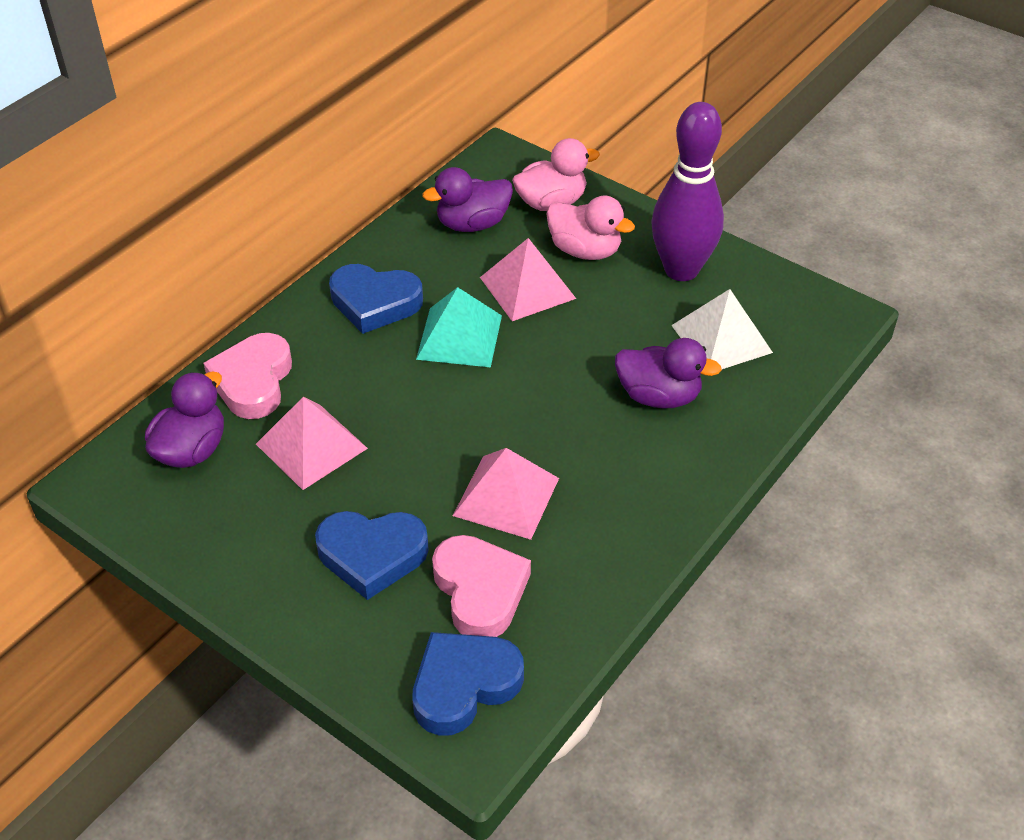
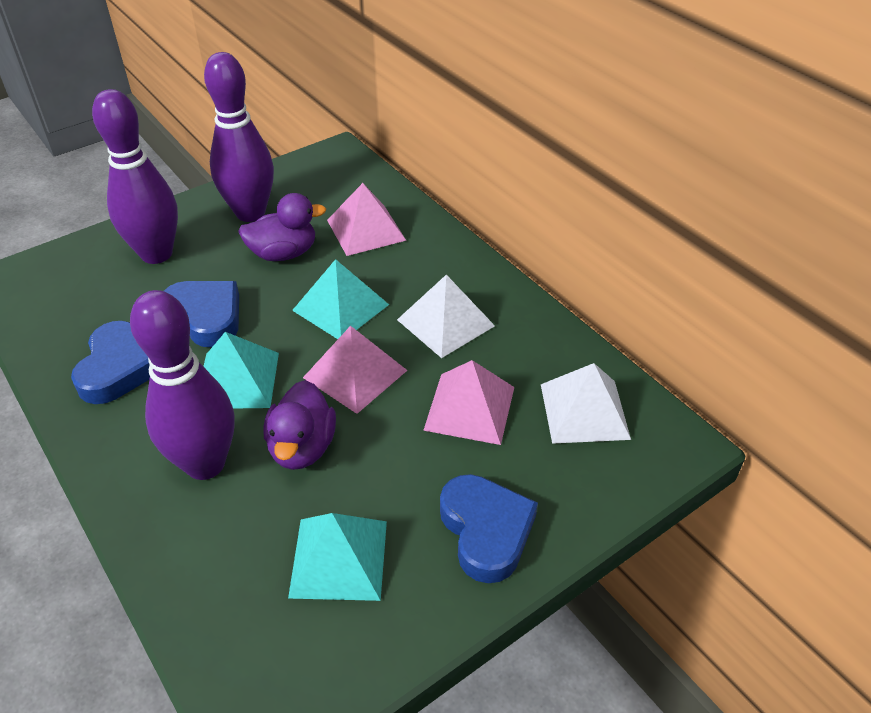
pink duck: 2 -> 0
pink heart: 2 -> 0
purple bowling pin: 1 -> 3
purple duck: 3 -> 2
turquoise pyramid: 1 -> 3
white pyramid: 1 -> 2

----

#### Work task
Set every entry down again exactly as written, and omit the images.

#### Written answer
pink duck: 2 -> 0
pink heart: 2 -> 0
purple bowling pin: 1 -> 3
purple duck: 3 -> 2
turquoise pyramid: 1 -> 3
white pyramid: 1 -> 2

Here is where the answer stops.